• _TASK DETAILS_: After finding the line containing "recoloured | blue" below, please output that line and each following one through the line containing "degrees counterclockwise |", exactly as written.

-- RECORDS FOR THIS TASK follows --

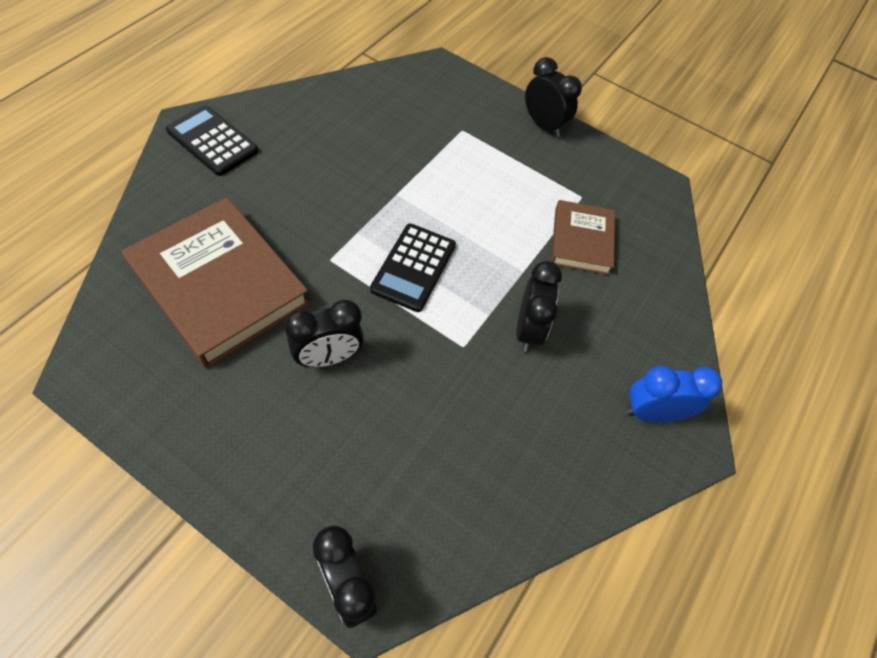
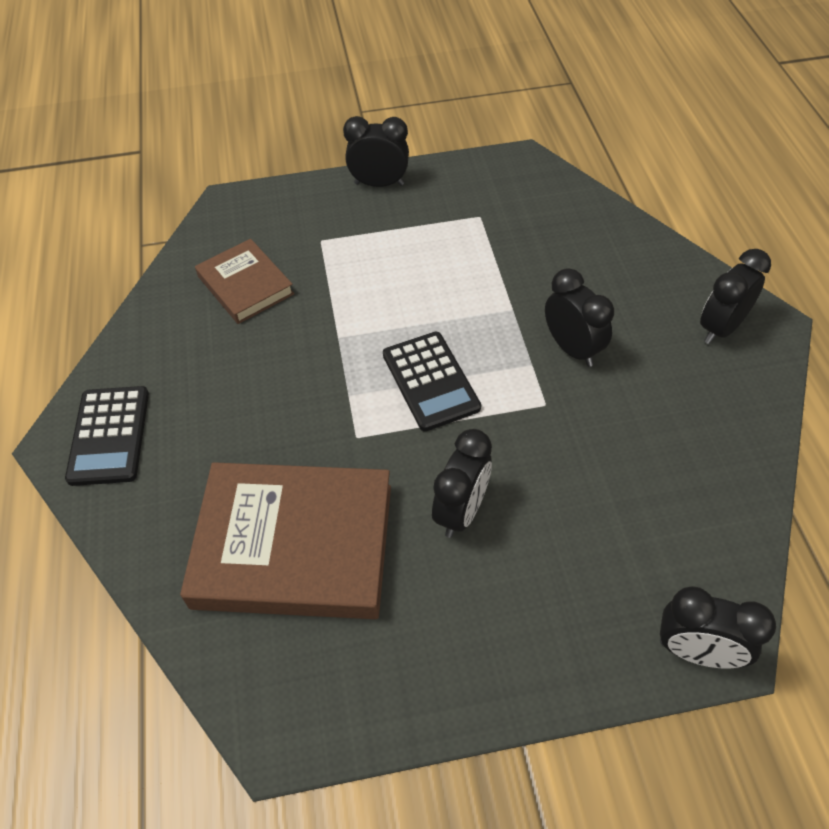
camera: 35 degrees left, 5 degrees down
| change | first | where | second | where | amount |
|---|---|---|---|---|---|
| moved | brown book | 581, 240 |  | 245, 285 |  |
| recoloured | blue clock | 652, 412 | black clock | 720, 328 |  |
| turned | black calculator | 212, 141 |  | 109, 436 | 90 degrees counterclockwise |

-- RECORDS FOR THIS TASK concluded --
-- RECORDS FOR THIS TASK follows --

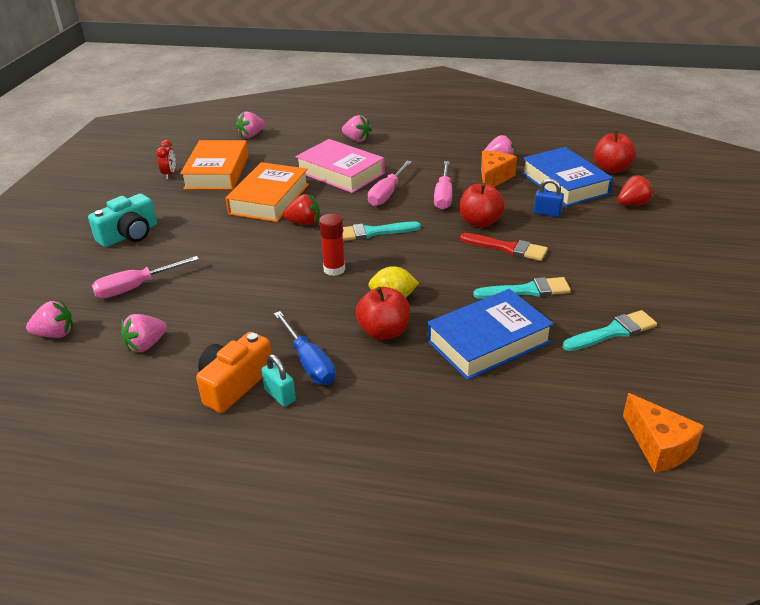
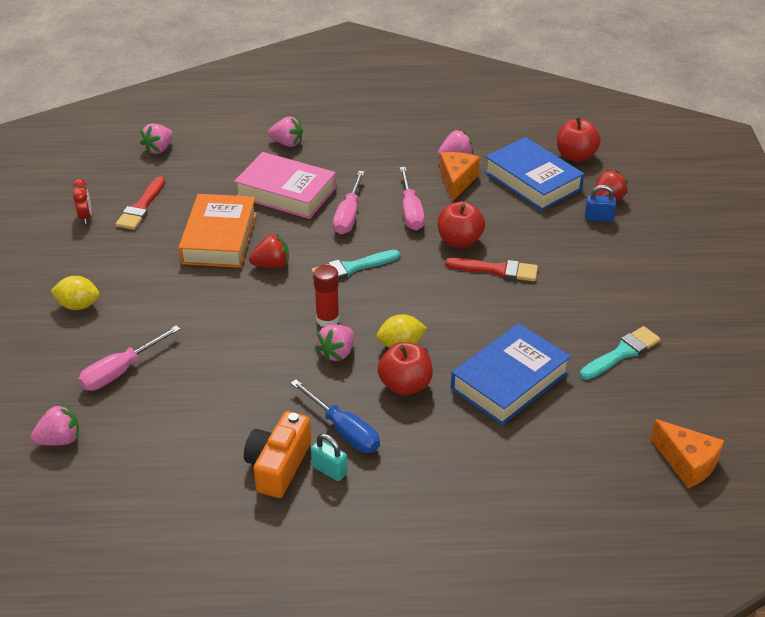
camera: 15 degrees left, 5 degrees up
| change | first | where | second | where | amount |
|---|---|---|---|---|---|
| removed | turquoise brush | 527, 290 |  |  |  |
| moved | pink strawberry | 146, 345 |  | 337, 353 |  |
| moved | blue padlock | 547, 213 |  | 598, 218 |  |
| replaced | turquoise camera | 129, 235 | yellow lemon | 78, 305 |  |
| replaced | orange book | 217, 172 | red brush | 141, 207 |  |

-- RECORDS FOR THIS TASK concluded --

• _OUTPUT FOR THIS EXERCISE_:
| recoloured | blue clock | 652, 412 | black clock | 720, 328 |  |
| turned | black calculator | 212, 141 |  | 109, 436 | 90 degrees counterclockwise |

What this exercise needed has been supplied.